Stored data:

________

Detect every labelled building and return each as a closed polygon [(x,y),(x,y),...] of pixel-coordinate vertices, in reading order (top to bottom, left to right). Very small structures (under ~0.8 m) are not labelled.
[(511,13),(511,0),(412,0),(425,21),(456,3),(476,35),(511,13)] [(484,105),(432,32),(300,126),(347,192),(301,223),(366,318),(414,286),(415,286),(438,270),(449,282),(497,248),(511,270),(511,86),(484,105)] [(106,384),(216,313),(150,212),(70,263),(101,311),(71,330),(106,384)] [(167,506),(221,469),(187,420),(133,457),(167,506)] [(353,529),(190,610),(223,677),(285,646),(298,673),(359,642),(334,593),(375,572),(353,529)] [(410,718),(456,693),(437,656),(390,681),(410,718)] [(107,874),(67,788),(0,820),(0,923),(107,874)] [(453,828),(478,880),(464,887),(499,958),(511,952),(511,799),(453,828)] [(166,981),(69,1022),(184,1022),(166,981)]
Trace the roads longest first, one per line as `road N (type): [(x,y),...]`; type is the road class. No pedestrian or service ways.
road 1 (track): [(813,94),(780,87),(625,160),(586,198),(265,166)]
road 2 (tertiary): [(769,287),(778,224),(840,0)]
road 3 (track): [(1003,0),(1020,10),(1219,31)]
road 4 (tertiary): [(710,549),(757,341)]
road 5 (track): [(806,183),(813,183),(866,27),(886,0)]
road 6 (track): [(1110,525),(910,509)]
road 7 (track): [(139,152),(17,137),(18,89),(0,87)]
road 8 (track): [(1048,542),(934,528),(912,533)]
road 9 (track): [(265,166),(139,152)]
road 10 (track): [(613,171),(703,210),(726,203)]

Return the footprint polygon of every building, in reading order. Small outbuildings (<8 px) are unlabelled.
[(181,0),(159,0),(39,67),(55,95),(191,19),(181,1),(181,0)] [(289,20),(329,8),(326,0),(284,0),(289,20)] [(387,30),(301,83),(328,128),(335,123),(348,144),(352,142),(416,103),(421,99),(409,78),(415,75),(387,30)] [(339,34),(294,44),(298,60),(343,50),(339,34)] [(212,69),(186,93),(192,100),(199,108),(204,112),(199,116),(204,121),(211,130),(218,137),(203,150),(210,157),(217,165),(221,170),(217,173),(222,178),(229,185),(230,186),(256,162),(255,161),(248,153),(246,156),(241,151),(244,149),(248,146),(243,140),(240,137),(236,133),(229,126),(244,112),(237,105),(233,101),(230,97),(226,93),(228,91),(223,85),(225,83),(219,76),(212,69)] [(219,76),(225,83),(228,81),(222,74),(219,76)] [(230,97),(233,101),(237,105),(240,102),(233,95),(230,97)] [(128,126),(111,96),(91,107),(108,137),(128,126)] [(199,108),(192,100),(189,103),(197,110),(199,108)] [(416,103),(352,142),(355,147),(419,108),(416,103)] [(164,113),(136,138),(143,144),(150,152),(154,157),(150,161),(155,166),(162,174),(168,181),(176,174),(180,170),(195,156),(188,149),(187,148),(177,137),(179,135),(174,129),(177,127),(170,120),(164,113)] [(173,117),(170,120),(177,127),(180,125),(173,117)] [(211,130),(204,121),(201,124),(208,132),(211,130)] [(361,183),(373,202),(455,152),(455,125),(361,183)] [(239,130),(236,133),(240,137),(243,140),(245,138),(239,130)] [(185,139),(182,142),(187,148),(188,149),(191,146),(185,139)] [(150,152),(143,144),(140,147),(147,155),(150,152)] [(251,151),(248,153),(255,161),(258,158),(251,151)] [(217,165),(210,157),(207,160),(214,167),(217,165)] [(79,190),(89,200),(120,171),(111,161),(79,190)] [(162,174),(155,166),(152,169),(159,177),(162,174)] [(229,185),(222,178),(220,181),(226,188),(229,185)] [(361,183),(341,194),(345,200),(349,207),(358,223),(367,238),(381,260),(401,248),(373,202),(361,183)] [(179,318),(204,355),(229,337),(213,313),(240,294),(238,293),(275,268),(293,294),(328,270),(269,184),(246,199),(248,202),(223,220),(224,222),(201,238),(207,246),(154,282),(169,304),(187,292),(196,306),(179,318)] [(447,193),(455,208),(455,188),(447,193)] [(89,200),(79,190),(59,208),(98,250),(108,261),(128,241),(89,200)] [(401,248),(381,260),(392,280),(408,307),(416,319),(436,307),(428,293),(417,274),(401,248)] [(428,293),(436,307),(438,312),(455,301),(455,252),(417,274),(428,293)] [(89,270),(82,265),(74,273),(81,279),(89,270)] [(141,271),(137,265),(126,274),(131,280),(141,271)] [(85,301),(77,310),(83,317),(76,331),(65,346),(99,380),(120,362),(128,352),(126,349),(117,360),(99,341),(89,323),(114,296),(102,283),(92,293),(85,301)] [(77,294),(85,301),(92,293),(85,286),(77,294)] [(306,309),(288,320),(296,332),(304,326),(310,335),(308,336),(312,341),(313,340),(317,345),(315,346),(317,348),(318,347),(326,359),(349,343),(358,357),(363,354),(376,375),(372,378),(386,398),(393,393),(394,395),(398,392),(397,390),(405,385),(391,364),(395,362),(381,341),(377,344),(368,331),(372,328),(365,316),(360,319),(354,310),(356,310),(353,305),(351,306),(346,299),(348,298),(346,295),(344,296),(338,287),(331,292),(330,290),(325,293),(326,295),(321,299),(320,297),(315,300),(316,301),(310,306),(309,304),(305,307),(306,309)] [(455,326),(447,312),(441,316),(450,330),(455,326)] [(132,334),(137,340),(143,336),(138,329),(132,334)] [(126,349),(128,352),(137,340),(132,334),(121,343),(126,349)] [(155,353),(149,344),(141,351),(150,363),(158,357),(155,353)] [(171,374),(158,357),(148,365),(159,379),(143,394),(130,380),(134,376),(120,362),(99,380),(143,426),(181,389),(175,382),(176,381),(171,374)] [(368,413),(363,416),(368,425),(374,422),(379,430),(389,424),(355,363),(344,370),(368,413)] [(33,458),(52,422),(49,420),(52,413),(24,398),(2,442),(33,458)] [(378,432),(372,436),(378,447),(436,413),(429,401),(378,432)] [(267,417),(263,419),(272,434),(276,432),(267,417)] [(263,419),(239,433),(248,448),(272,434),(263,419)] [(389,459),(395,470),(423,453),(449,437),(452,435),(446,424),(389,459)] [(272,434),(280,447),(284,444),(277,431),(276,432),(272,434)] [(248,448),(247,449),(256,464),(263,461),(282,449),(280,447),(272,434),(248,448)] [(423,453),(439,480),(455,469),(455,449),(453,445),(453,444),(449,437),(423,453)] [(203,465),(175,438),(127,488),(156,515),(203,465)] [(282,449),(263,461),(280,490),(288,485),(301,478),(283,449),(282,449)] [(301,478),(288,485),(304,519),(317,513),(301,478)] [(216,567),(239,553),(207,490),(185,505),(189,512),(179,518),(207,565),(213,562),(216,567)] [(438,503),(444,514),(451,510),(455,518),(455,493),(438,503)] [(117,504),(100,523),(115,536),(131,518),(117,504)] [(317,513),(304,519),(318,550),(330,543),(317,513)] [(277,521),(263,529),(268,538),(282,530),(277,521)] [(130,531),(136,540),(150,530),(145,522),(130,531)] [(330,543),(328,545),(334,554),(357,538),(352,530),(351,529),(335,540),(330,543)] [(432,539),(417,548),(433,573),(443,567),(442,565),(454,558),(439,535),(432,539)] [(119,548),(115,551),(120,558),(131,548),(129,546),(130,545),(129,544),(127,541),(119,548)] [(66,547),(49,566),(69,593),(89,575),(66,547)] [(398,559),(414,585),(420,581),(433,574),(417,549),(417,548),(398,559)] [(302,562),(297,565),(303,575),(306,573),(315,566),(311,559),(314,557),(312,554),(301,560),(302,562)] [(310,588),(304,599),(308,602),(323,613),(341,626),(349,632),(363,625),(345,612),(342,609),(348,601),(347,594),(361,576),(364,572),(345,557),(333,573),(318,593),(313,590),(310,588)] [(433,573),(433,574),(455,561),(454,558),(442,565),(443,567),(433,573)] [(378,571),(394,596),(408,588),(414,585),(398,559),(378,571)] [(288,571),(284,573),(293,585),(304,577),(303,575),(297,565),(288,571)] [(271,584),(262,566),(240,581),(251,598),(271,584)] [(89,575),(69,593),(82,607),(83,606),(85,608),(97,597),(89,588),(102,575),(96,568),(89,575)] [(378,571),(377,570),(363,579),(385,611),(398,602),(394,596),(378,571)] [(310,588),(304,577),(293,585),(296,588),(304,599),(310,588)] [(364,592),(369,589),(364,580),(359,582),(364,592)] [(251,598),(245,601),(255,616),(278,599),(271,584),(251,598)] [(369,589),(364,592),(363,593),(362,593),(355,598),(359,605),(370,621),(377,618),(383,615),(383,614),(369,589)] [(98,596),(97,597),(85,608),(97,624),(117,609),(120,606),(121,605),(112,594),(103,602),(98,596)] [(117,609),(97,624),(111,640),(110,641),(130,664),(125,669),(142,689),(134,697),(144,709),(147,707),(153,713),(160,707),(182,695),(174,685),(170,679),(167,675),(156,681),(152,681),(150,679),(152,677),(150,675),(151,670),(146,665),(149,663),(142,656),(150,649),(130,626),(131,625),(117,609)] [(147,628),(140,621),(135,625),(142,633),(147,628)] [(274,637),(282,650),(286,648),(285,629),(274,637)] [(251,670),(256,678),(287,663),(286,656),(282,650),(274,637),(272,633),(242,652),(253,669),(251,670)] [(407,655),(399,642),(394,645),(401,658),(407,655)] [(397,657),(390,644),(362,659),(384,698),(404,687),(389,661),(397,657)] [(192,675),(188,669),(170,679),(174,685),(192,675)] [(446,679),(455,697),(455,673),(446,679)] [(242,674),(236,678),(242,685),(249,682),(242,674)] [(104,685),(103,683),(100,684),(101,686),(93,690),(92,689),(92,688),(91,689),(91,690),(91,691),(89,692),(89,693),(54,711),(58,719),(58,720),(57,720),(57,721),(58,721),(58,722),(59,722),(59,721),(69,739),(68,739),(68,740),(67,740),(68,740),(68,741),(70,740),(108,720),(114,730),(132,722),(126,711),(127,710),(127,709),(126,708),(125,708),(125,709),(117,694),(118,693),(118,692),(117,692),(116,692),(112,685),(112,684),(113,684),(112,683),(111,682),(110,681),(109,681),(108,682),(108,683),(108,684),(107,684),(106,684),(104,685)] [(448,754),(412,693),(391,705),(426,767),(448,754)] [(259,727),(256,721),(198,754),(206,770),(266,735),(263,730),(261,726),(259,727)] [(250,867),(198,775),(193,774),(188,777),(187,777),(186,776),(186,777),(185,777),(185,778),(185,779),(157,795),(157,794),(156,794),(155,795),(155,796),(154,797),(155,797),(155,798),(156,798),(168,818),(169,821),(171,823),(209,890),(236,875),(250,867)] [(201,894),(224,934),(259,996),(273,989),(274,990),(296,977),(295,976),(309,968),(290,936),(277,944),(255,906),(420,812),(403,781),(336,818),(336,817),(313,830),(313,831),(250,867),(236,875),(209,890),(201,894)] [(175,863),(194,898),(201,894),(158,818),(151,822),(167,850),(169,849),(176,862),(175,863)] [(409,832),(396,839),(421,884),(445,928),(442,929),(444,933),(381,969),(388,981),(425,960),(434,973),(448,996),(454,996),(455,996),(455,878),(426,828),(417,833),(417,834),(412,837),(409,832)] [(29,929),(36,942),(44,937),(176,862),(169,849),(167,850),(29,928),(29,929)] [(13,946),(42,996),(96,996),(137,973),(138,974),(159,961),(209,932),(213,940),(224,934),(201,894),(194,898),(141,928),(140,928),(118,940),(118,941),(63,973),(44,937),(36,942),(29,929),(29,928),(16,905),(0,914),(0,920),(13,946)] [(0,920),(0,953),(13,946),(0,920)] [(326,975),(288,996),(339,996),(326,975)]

________

## WHAT IS REQUIRED
Check each line of the data above, and please copy the ones in which the string "tertiary" occurs.

## OUTPUT BELOW
road 2 (tertiary): [(769,287),(778,224),(840,0)]
road 4 (tertiary): [(710,549),(757,341)]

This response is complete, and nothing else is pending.